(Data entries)
☆ ☆ ☆ ☆ ☆
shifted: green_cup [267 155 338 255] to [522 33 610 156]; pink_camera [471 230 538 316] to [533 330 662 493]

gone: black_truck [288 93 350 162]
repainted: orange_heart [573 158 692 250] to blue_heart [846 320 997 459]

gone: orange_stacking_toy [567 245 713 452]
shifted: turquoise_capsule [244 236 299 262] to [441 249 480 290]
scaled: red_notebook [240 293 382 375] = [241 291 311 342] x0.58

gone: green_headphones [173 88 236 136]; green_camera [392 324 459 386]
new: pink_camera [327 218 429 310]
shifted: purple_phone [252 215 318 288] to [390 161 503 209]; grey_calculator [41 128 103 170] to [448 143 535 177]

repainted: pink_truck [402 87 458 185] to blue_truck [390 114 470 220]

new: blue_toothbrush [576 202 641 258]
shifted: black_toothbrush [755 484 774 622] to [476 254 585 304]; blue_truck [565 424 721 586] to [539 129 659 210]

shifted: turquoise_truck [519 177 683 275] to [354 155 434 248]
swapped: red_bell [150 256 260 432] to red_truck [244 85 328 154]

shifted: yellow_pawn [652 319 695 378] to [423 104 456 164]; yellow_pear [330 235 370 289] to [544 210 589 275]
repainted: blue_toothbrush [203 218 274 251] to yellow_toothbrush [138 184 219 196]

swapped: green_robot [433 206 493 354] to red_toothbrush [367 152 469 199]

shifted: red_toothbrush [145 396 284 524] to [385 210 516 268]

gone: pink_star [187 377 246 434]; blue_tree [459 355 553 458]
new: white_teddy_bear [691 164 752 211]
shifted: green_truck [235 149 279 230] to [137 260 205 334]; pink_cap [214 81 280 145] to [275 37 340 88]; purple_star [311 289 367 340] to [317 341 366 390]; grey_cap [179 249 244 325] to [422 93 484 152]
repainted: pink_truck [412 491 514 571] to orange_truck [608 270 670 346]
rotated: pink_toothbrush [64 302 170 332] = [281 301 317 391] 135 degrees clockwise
☆ ☆ ☆ ☆ ☆
## WORK INSTRUCTION
Transcribe every entry exactly as it reads.

## TASK RESPONSE
shifted: green_cup [267 155 338 255] to [522 33 610 156]; pink_camera [471 230 538 316] to [533 330 662 493]

gone: black_truck [288 93 350 162]
repainted: orange_heart [573 158 692 250] to blue_heart [846 320 997 459]

gone: orange_stacking_toy [567 245 713 452]
shifted: turquoise_capsule [244 236 299 262] to [441 249 480 290]
scaled: red_notebook [240 293 382 375] = [241 291 311 342] x0.58

gone: green_headphones [173 88 236 136]; green_camera [392 324 459 386]
new: pink_camera [327 218 429 310]
shifted: purple_phone [252 215 318 288] to [390 161 503 209]; grey_calculator [41 128 103 170] to [448 143 535 177]

repainted: pink_truck [402 87 458 185] to blue_truck [390 114 470 220]

new: blue_toothbrush [576 202 641 258]
shifted: black_toothbrush [755 484 774 622] to [476 254 585 304]; blue_truck [565 424 721 586] to [539 129 659 210]

shifted: turquoise_truck [519 177 683 275] to [354 155 434 248]
swapped: red_bell [150 256 260 432] to red_truck [244 85 328 154]

shifted: yellow_pawn [652 319 695 378] to [423 104 456 164]; yellow_pear [330 235 370 289] to [544 210 589 275]
repainted: blue_toothbrush [203 218 274 251] to yellow_toothbrush [138 184 219 196]

swapped: green_robot [433 206 493 354] to red_toothbrush [367 152 469 199]

shifted: red_toothbrush [145 396 284 524] to [385 210 516 268]

gone: pink_star [187 377 246 434]; blue_tree [459 355 553 458]
new: white_teddy_bear [691 164 752 211]
shifted: green_truck [235 149 279 230] to [137 260 205 334]; pink_cap [214 81 280 145] to [275 37 340 88]; purple_star [311 289 367 340] to [317 341 366 390]; grey_cap [179 249 244 325] to [422 93 484 152]
repainted: pink_truck [412 491 514 571] to orange_truck [608 270 670 346]
rotated: pink_toothbrush [64 302 170 332] = [281 301 317 391] 135 degrees clockwise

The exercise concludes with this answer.